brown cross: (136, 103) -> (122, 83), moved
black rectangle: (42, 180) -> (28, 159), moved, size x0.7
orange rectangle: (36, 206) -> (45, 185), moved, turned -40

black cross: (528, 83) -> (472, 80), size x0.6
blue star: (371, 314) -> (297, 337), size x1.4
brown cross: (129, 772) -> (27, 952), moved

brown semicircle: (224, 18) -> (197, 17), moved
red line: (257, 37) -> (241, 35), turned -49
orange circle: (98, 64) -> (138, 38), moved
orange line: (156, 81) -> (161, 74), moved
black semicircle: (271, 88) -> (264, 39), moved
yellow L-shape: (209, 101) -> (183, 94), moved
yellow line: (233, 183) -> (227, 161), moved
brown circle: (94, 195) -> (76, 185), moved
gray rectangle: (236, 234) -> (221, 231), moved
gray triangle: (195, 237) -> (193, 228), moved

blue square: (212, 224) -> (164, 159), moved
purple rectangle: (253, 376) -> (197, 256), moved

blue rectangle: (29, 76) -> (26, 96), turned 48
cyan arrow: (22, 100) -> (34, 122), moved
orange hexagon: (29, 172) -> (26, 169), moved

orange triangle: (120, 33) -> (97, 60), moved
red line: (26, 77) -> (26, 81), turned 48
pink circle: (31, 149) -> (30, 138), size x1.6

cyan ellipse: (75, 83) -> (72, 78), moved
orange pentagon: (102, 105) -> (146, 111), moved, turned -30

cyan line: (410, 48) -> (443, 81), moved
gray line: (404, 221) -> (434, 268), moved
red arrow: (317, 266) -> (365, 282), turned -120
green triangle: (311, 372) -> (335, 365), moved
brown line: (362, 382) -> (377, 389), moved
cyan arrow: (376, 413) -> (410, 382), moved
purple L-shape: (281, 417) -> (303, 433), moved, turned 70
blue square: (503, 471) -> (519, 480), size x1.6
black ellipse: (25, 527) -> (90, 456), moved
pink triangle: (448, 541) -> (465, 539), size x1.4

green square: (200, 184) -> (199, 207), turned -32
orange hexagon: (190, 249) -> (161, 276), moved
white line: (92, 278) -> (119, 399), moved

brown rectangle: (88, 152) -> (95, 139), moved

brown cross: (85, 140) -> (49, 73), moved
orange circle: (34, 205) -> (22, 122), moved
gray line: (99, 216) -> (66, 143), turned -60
- - - - -
## PROBLEM DETAILS
Reproduce each line of the records in which "cross" appears.

## ANSWER SECTION
brown cross: (136, 103) -> (122, 83), moved
black cross: (528, 83) -> (472, 80), size x0.6
brown cross: (129, 772) -> (27, 952), moved
brown cross: (85, 140) -> (49, 73), moved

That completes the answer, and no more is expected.